╭─ INPUT RECORDS
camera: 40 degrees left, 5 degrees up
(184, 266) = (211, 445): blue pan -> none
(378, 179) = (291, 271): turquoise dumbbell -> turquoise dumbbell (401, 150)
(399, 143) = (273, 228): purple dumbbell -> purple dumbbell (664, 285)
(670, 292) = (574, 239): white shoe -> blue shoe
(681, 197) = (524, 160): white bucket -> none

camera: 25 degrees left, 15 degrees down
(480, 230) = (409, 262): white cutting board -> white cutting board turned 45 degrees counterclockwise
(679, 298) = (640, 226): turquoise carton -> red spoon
╰─
Copy every line of the listing that contains the word "camera".

camera: 40 degrees left, 5 degrees up
camera: 25 degrees left, 15 degrees down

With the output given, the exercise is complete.